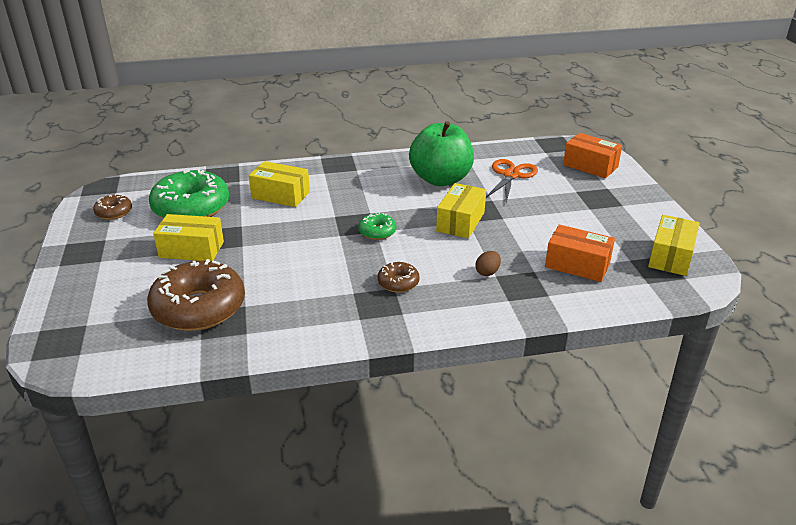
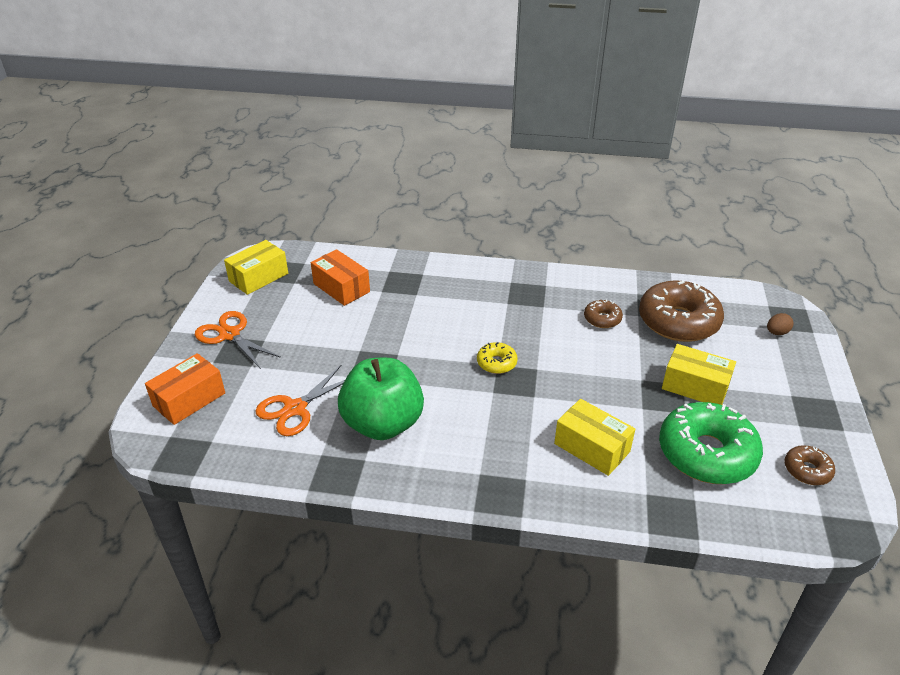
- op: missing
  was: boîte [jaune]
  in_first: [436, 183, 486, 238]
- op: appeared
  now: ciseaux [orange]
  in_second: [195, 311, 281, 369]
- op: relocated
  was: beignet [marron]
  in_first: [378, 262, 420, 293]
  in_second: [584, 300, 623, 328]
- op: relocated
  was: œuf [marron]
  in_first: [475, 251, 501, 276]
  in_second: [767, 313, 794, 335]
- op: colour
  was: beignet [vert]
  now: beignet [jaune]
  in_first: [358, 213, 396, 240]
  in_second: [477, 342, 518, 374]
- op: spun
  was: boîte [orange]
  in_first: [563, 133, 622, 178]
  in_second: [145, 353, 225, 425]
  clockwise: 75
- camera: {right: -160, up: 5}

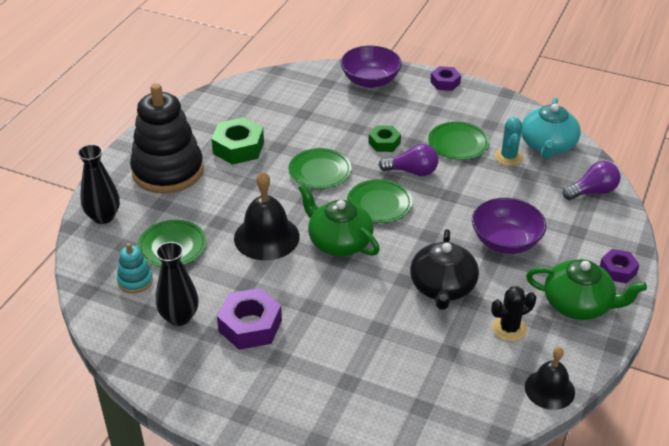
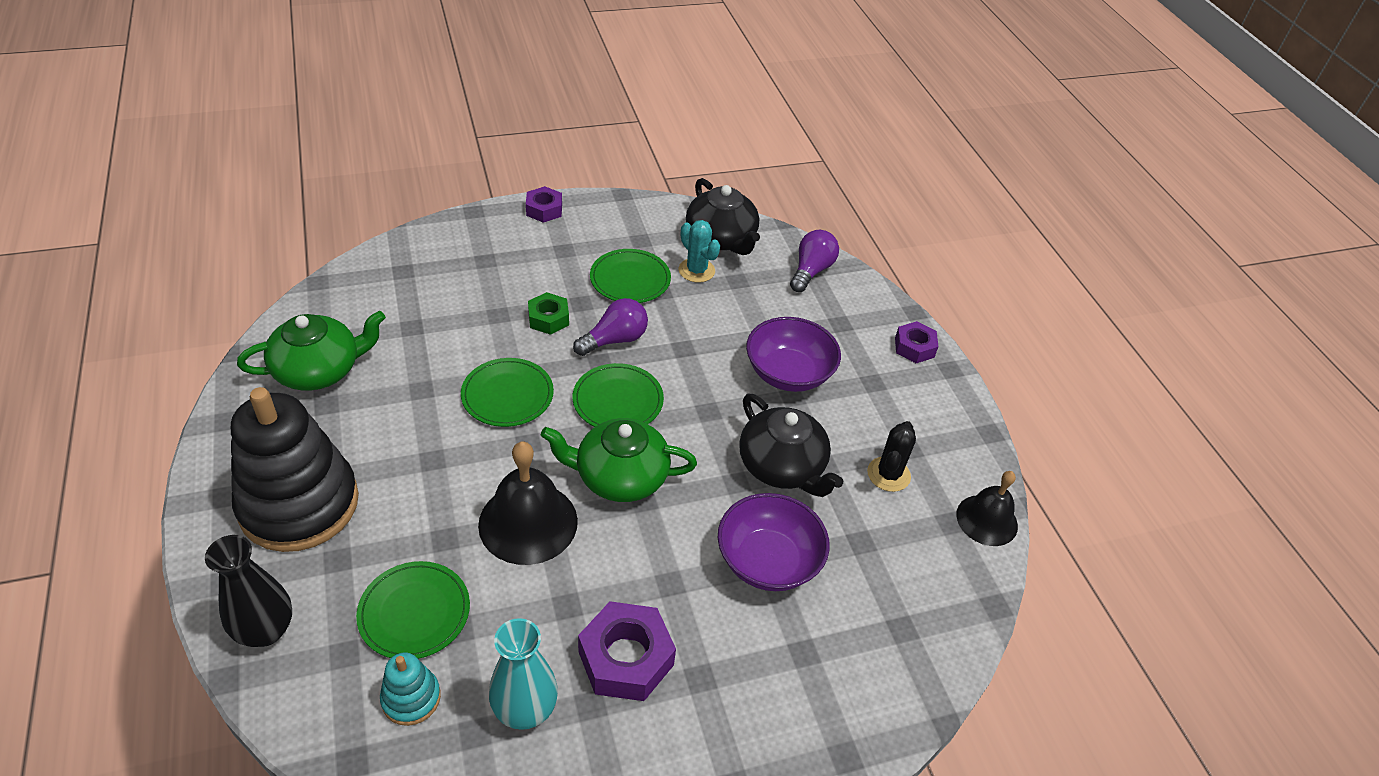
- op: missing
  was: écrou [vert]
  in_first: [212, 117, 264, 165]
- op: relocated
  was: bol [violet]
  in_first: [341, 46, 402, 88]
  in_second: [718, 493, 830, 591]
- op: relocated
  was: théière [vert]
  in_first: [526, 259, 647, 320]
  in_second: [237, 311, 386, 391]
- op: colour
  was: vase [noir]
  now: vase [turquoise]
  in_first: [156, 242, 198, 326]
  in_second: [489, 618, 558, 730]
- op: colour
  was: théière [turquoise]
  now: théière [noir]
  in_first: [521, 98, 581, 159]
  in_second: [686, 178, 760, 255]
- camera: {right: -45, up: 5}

The task >> Treat the line with "in_first: [475, 251, 501, 276]" as the start and the line with "in_first: [156, 242, 198, 326]" as the end, and return exactly that span of the data above, both ends included, without pictures.

Exercise solution >>
  in_first: [475, 251, 501, 276]
  in_second: [767, 313, 794, 335]
- op: colour
  was: beignet [vert]
  now: beignet [jaune]
  in_first: [358, 213, 396, 240]
  in_second: [477, 342, 518, 374]
- op: spun
  was: boîte [orange]
  in_first: [563, 133, 622, 178]
  in_second: [145, 353, 225, 425]
  clockwise: 75
- camera: {right: -160, up: 5}

- op: missing
  was: écrou [vert]
  in_first: [212, 117, 264, 165]
- op: relocated
  was: bol [violet]
  in_first: [341, 46, 402, 88]
  in_second: [718, 493, 830, 591]
- op: relocated
  was: théière [vert]
  in_first: [526, 259, 647, 320]
  in_second: [237, 311, 386, 391]
- op: colour
  was: vase [noir]
  now: vase [turquoise]
  in_first: [156, 242, 198, 326]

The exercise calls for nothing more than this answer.